Source data
>>>
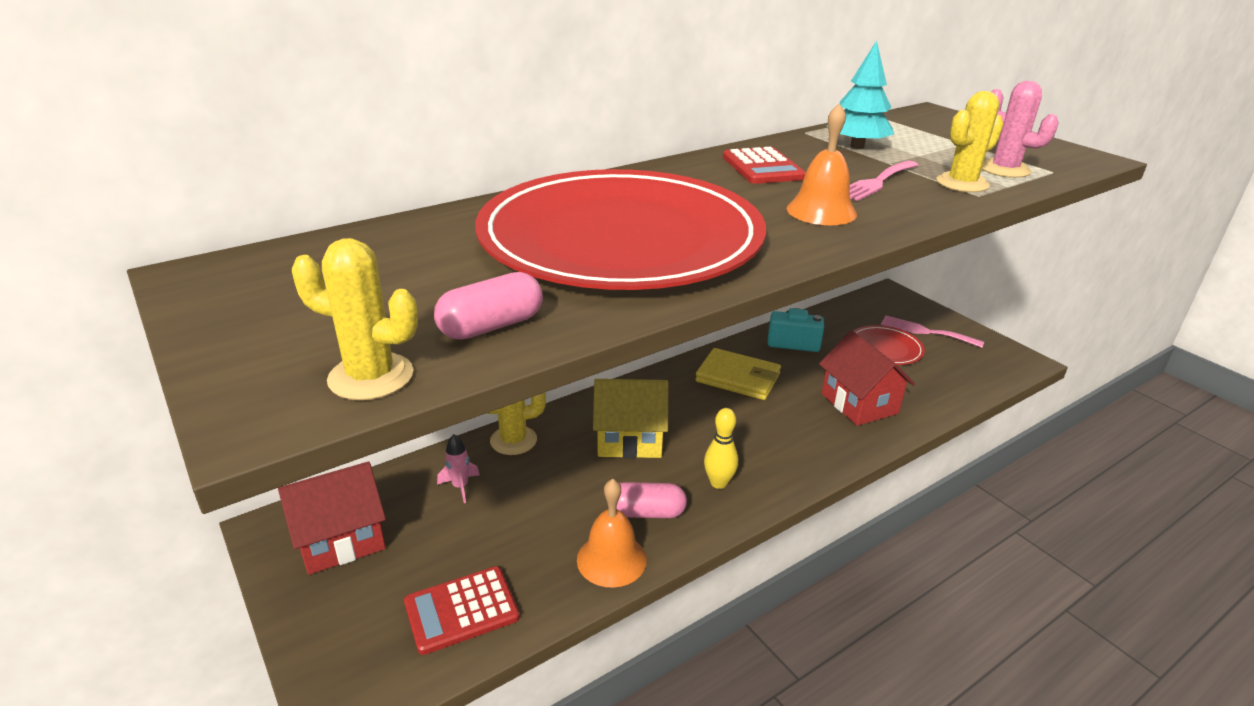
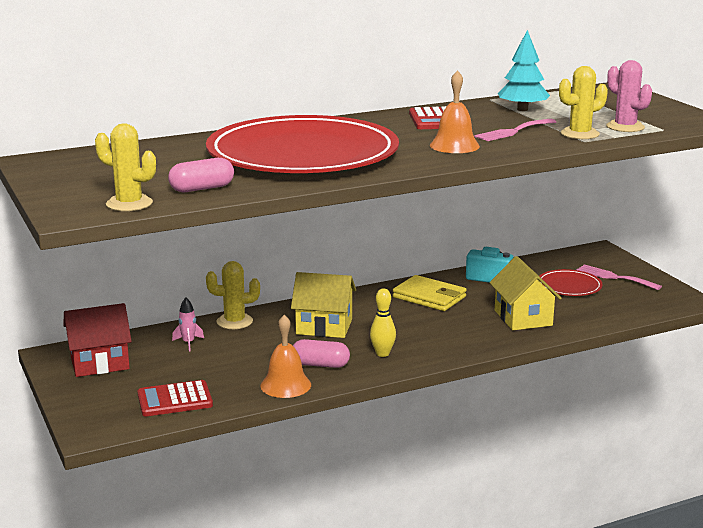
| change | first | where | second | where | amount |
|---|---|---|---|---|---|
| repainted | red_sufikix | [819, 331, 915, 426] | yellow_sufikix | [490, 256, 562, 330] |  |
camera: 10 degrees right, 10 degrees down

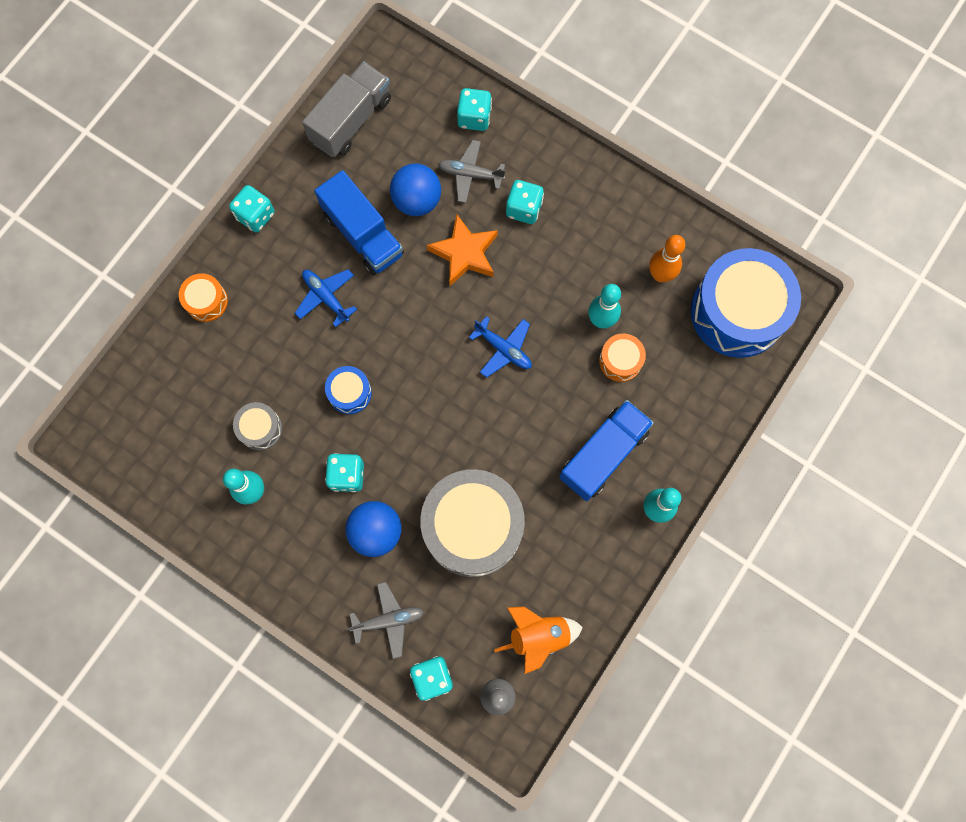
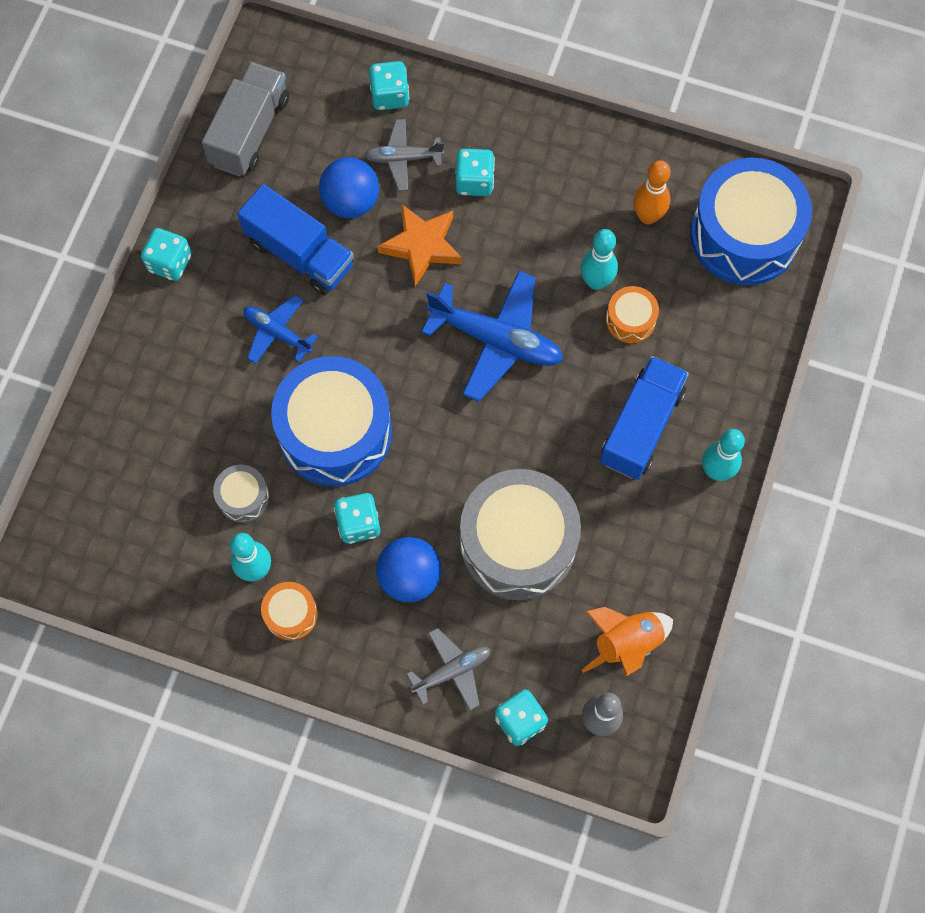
| change | first | where | second | where | amount |
|---|---|---|---|---|---|
| shifted | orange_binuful | [179, 273, 228, 322] |  | [261, 582, 318, 641] |  |
| scaled | blue_binuful | [325, 366, 372, 414] |  | [271, 356, 392, 486] | x2.22 |
| scaled | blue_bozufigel | [469, 316, 532, 378] |  | [422, 271, 563, 402] | x1.75 |
camera: 15 degrees left, 5 degrees down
<<<
Work to complete
When you reproduce the entries above, keep every word exactly and leave out each picture.

Solution to this problem
| change | first | where | second | where | amount |
|---|---|---|---|---|---|
| repainted | red_sufikix | [819, 331, 915, 426] | yellow_sufikix | [490, 256, 562, 330] |  |
camera: 10 degrees right, 10 degrees down

| change | first | where | second | where | amount |
|---|---|---|---|---|---|
| shifted | orange_binuful | [179, 273, 228, 322] |  | [261, 582, 318, 641] |  |
| scaled | blue_binuful | [325, 366, 372, 414] |  | [271, 356, 392, 486] | x2.22 |
| scaled | blue_bozufigel | [469, 316, 532, 378] |  | [422, 271, 563, 402] | x1.75 |
camera: 15 degrees left, 5 degrees down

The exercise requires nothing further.